◆ Problem statement
Your answer should be every line of the records that contains the word "turquoise".

(Data extracted from a collection)
#####

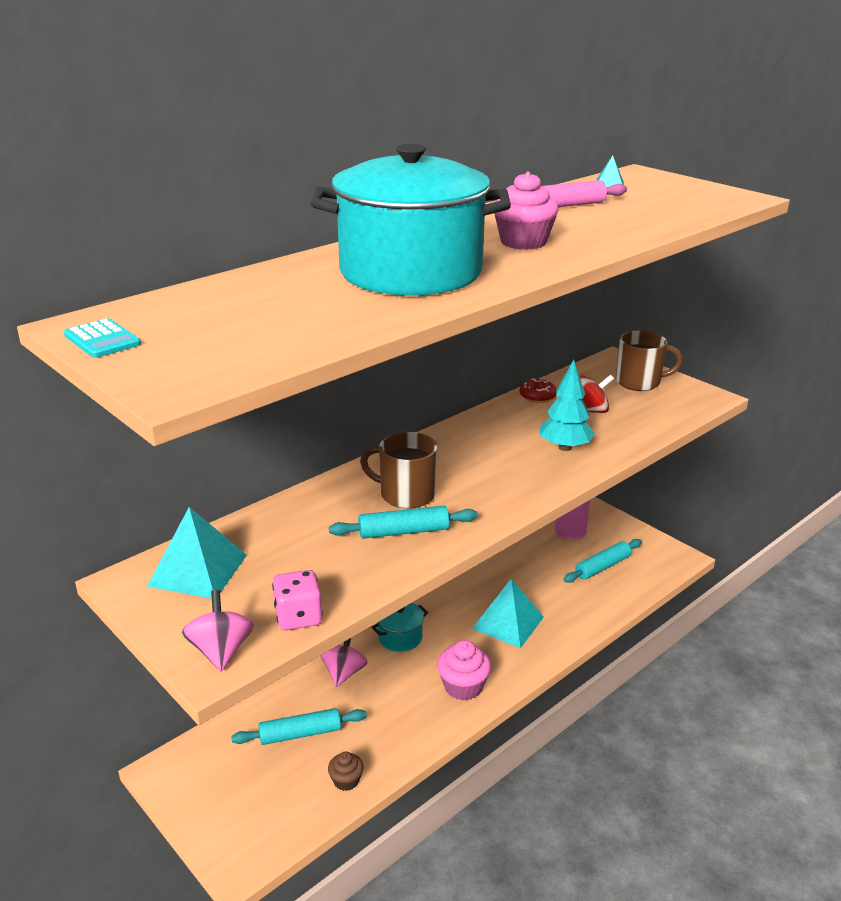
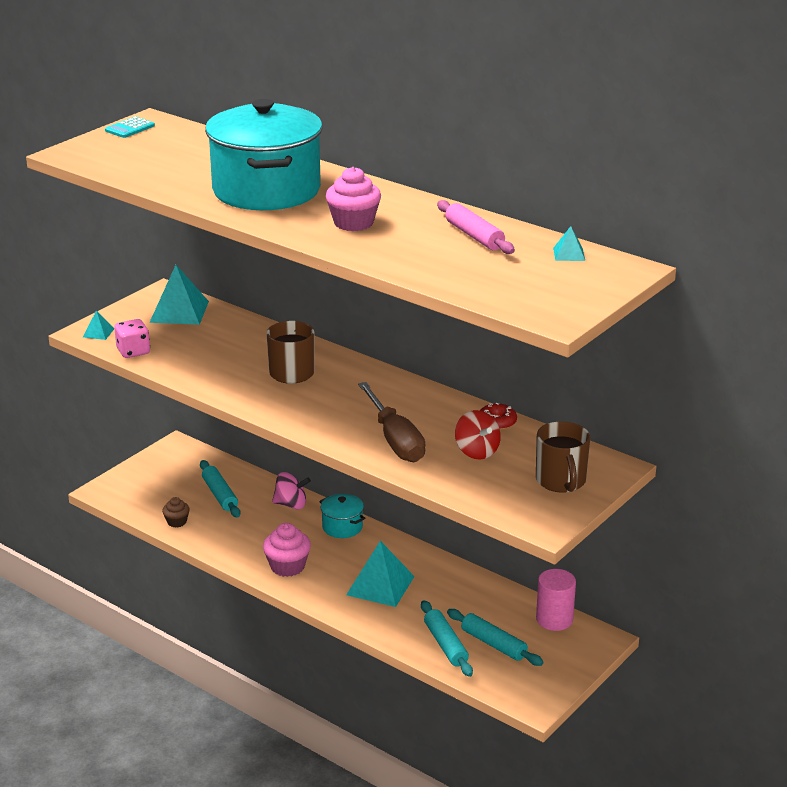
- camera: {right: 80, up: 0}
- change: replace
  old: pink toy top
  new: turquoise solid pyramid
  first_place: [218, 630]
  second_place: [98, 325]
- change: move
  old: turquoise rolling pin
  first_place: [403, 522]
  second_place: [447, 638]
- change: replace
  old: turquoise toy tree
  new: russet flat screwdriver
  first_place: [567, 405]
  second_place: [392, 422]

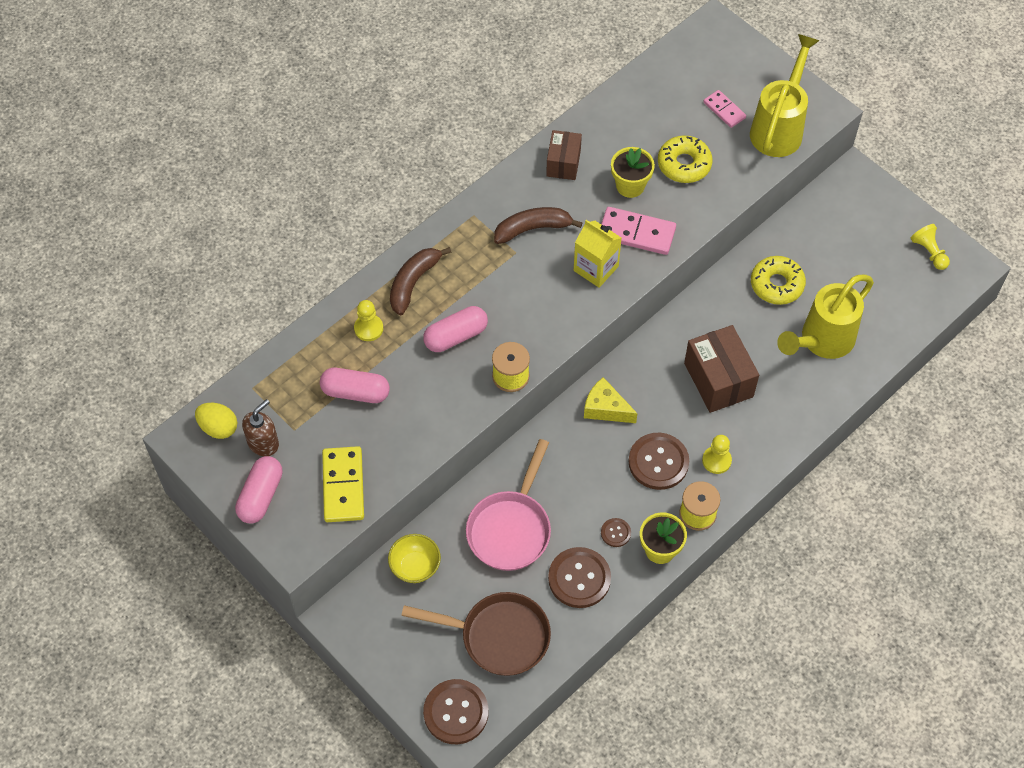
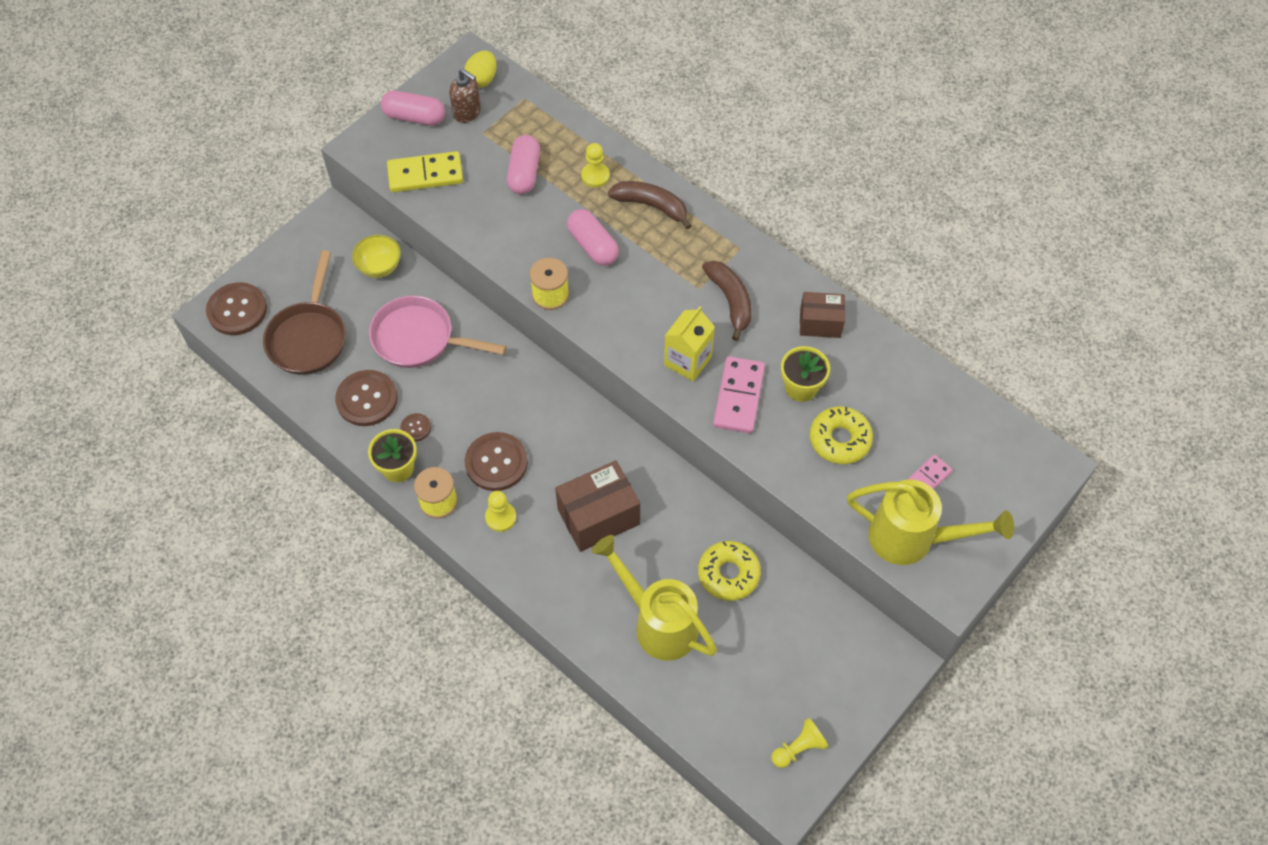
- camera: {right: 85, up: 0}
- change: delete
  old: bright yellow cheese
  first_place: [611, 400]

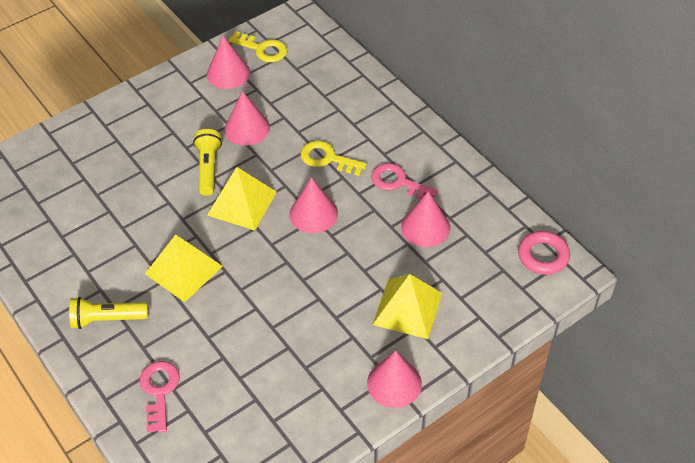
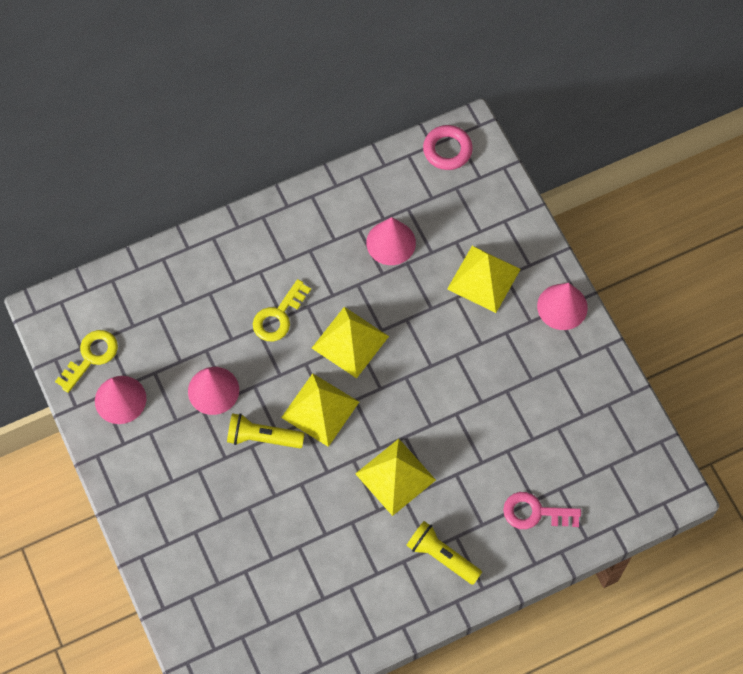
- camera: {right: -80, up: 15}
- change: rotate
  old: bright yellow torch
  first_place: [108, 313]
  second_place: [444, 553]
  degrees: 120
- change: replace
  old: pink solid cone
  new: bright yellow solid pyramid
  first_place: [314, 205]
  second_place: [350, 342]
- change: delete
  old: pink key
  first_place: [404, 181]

#####

◆ Exercise result
  new: turquoise solid pyramid
  old: turquoise rolling pin
  old: turquoise toy tree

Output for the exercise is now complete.